◆ **THE TASK**
Out of the listing below, copy every line that carries the string "RFID".

◆ **DATA SECTION**
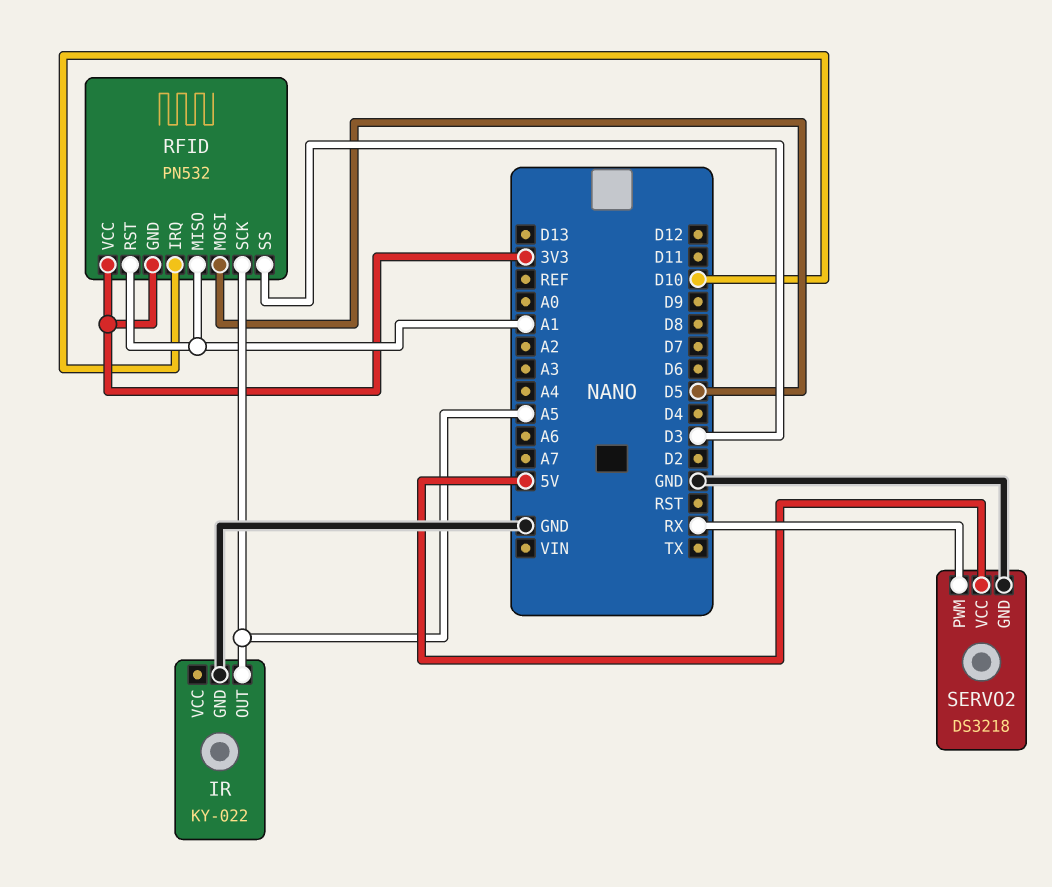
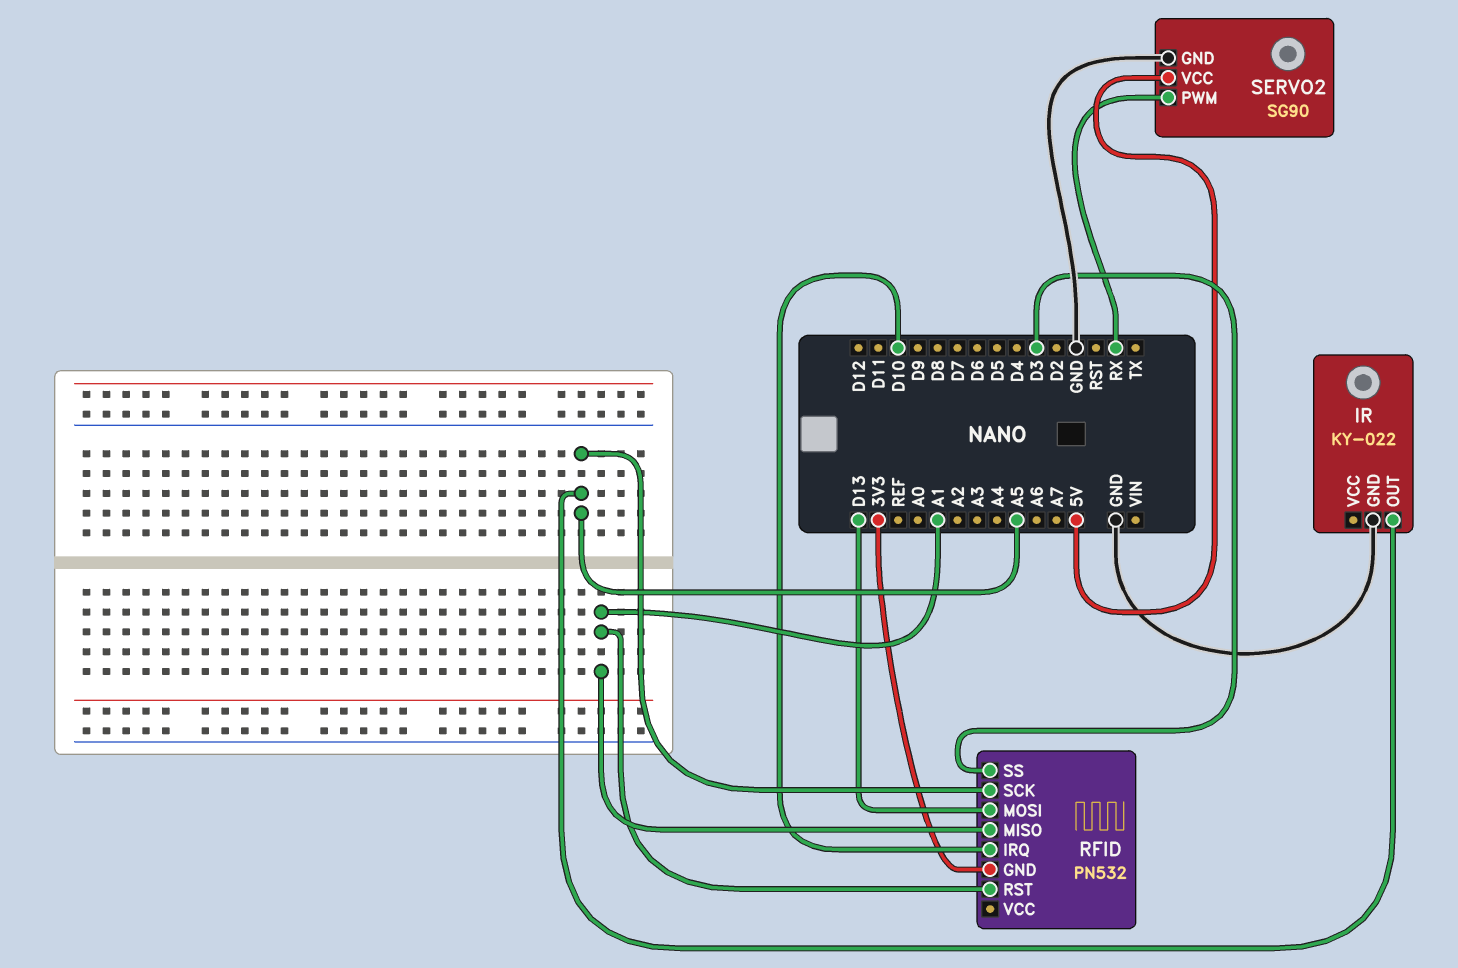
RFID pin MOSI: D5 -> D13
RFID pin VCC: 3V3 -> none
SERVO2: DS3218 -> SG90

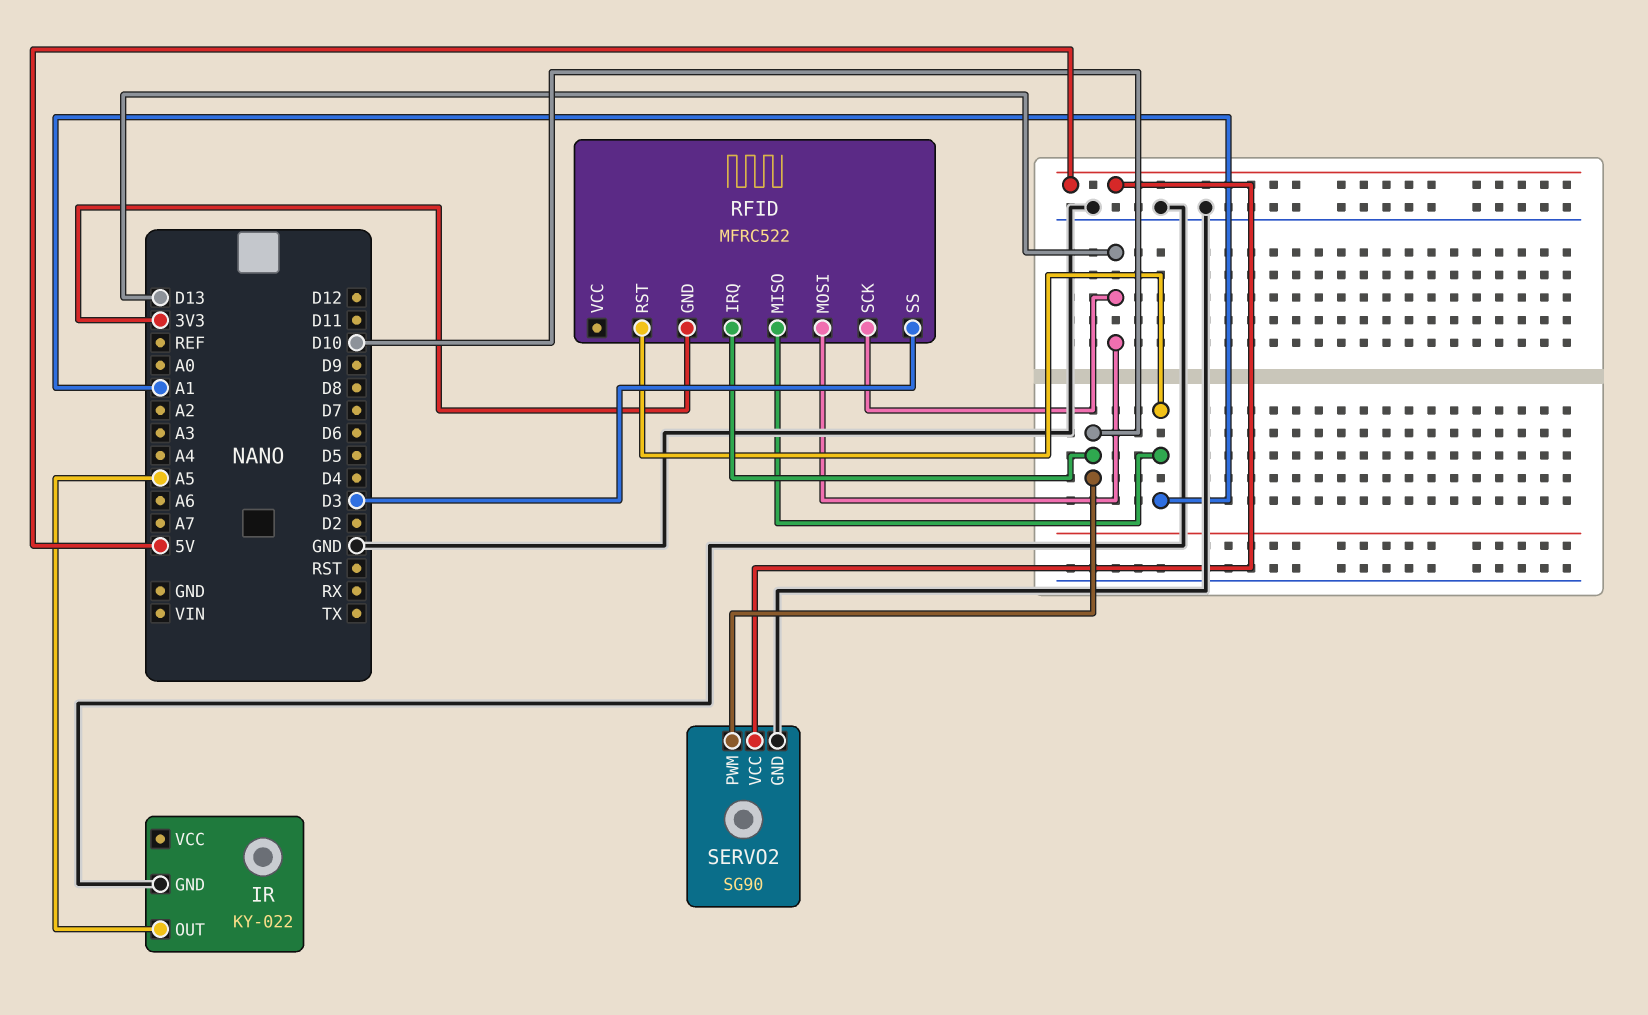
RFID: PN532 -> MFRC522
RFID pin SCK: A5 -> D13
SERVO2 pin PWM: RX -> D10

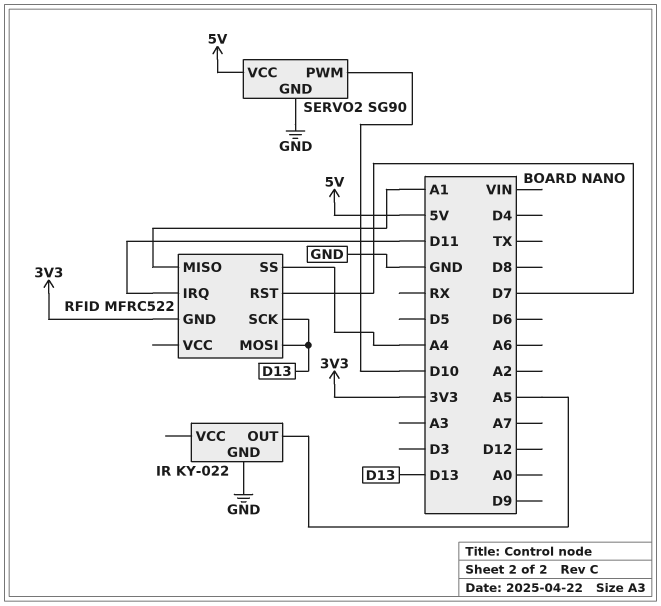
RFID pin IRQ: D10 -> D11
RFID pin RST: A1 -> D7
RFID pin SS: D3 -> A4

◆ **ANSWER FOR THIS EXERCISE**
RFID pin MOSI: D5 -> D13
RFID pin VCC: 3V3 -> none
RFID: PN532 -> MFRC522
RFID pin SCK: A5 -> D13
RFID pin IRQ: D10 -> D11
RFID pin RST: A1 -> D7
RFID pin SS: D3 -> A4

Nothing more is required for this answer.